*** Opening INPUT RECORDS ***

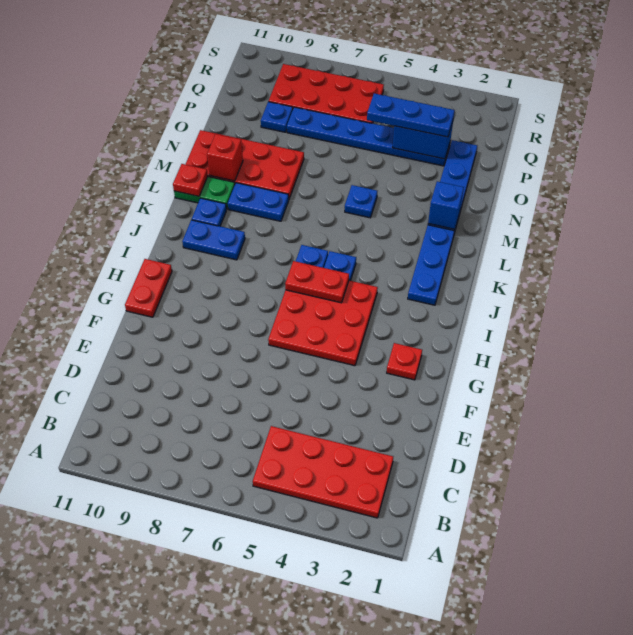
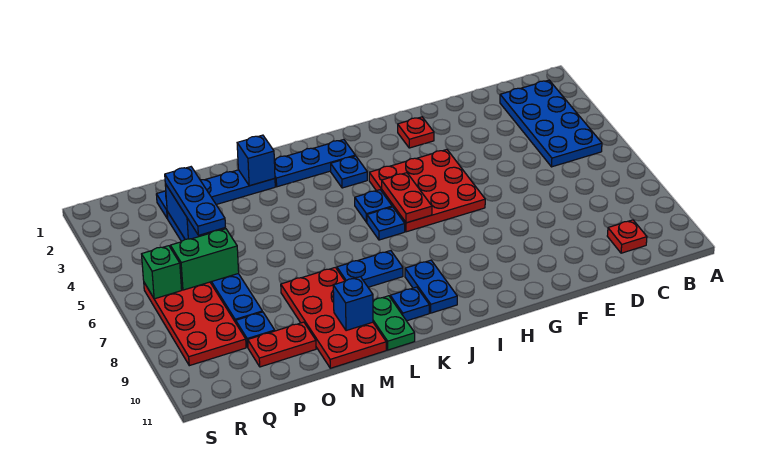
red plate B2:C5 level 1 -> blue plate B2:C5 level 1
red plate G11:H11 level 1 -> red plate O10:P10 level 1
blue plate L8:L9 level 1 -> blue plate K8:L8 level 1
red plate L11 level 2 -> red plate C10 level 1
blue plate M5 level 1 -> blue plate J3 level 1
red brick M10 level 2 -> blue brick M10 level 2
none -> green brick P6:Q6 level 2
none -> green brick R6 level 2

*** Closing INPUT RECORDS ***

**YOUR ASSIGNMENT**
Take the line that contains "red plate G11:H11" and every line after it in the material above. Set those lines down exactly and nothing more.

**THE ANSWER**
red plate G11:H11 level 1 -> red plate O10:P10 level 1
blue plate L8:L9 level 1 -> blue plate K8:L8 level 1
red plate L11 level 2 -> red plate C10 level 1
blue plate M5 level 1 -> blue plate J3 level 1
red brick M10 level 2 -> blue brick M10 level 2
none -> green brick P6:Q6 level 2
none -> green brick R6 level 2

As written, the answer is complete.